__RECORD LIST__.
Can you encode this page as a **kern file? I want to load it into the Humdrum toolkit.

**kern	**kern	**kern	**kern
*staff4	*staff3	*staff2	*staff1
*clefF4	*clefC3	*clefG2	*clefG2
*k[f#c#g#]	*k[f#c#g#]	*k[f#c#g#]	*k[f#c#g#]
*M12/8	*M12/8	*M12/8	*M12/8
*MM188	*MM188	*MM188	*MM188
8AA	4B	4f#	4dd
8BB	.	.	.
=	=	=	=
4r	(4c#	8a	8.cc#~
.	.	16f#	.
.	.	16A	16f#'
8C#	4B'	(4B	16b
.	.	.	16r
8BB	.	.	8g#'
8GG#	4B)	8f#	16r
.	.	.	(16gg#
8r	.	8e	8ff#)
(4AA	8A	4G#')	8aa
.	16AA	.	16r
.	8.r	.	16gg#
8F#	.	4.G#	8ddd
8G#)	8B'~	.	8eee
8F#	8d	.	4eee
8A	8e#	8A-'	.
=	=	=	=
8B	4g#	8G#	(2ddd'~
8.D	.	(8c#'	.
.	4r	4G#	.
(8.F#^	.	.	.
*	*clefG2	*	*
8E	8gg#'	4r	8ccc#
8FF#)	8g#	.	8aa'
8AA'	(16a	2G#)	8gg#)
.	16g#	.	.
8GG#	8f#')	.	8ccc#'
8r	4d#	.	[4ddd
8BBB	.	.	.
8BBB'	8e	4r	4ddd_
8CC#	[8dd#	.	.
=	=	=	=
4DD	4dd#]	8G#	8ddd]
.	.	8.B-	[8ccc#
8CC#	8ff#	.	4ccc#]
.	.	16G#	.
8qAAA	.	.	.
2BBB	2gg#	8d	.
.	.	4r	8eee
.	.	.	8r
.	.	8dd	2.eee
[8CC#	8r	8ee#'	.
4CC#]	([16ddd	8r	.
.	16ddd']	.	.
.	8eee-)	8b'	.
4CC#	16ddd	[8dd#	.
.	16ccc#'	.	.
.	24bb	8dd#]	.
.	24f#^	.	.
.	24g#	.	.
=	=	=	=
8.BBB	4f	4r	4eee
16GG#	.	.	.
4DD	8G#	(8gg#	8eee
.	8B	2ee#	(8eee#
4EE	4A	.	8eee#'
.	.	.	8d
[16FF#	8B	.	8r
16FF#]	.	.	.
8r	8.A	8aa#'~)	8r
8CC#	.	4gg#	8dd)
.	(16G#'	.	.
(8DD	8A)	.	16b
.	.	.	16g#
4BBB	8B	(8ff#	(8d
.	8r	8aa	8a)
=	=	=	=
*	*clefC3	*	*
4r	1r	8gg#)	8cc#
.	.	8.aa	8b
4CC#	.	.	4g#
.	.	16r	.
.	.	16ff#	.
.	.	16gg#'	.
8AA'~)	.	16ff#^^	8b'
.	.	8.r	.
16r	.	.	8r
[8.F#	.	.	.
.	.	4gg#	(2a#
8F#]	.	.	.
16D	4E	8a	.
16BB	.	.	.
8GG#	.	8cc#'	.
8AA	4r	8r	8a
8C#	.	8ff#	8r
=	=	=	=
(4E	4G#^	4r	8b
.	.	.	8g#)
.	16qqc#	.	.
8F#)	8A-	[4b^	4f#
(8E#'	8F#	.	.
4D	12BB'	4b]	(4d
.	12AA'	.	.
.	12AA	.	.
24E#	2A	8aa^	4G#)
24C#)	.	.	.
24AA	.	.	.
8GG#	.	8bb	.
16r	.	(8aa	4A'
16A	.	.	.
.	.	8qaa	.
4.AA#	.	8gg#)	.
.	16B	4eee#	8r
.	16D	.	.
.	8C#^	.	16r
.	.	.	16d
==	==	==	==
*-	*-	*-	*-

__WRITTEN PROBLEM__. Pick out each line in the rows above that contains the string "kern", and copy every such line in full.

__SOLUTION TO THIS EXERCISE__.
Can you encode this page as a **kern file? I want to load it into the Humdrum toolkit.
**kern	**kern	**kern	**kern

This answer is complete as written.